What you should do >>
Reproduce exactly, from the data that follows, the line with "stool: (680, 442) -> (215, 99), moved", the line with "filing cabinet: (757, 583)", and every line that lies between them.

Task material >>
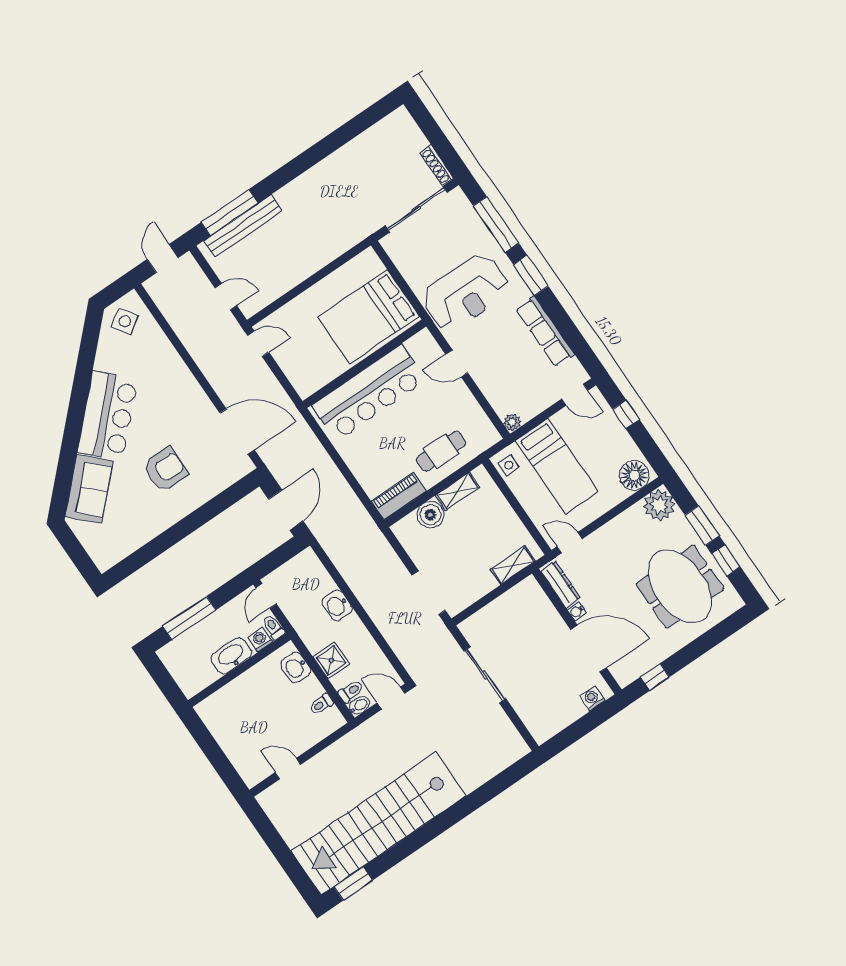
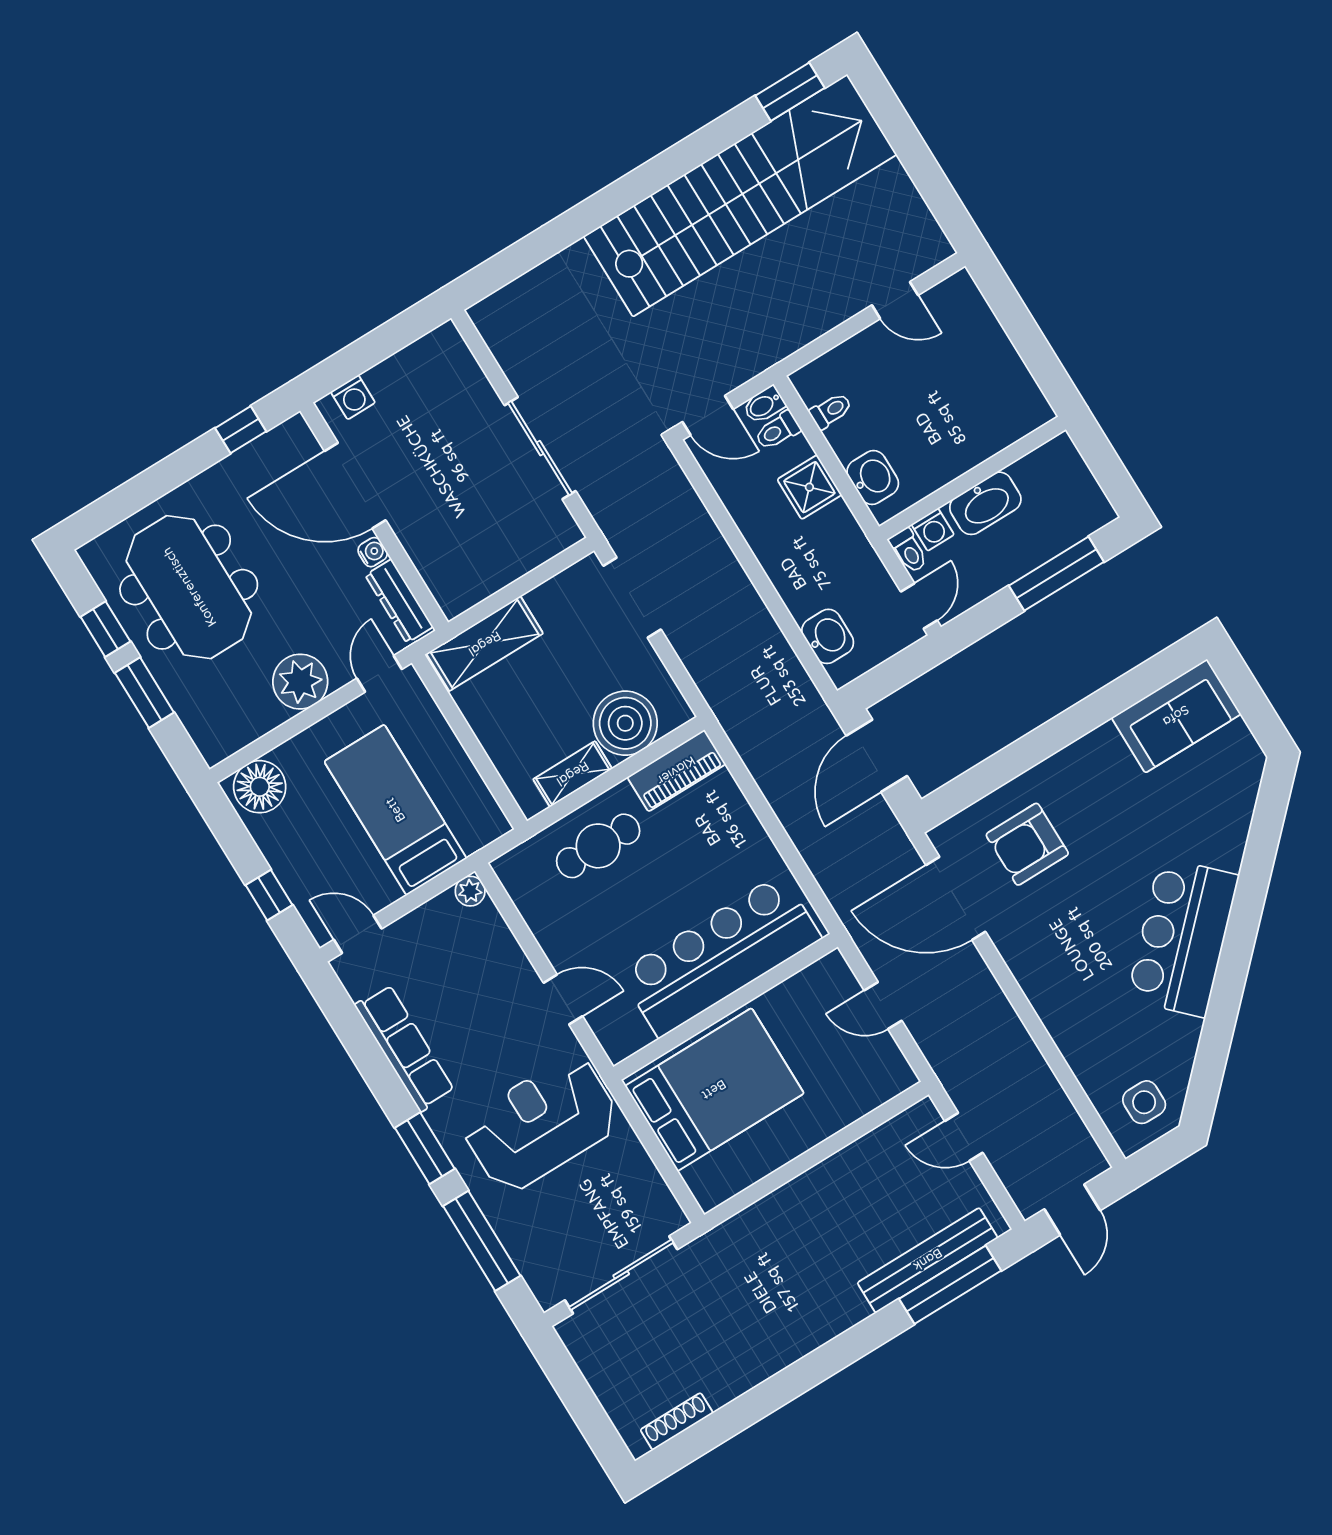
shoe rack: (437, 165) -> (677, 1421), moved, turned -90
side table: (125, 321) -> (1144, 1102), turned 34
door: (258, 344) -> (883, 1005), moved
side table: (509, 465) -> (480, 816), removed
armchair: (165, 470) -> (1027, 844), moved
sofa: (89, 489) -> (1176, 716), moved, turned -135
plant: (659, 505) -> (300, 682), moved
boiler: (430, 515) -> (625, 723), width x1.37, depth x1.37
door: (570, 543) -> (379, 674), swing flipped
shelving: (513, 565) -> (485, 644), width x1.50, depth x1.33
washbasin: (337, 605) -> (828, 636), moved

---

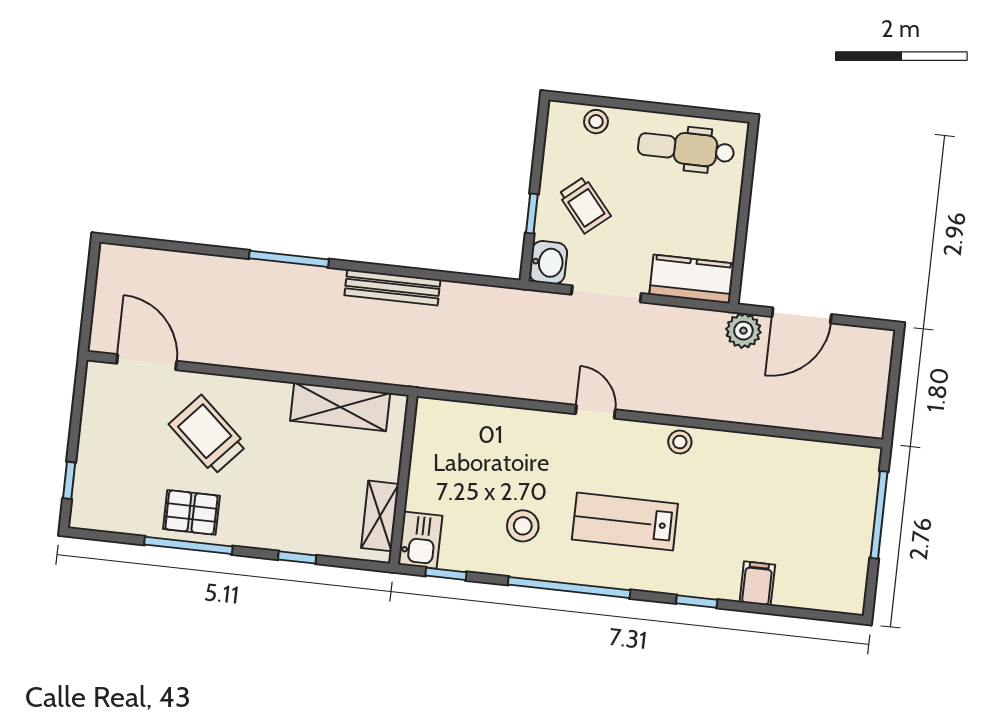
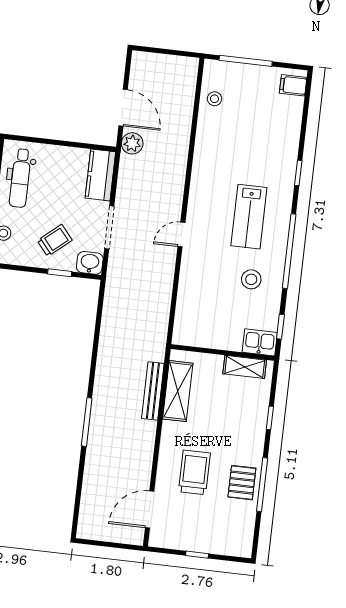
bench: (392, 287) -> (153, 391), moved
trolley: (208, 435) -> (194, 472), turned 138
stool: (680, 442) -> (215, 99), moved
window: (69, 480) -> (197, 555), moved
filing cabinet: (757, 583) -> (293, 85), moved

--

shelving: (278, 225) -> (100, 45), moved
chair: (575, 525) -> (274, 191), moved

Response to this exercise >>
stool: (680, 442) -> (215, 99), moved
window: (69, 480) -> (197, 555), moved
filing cabinet: (757, 583) -> (293, 85), moved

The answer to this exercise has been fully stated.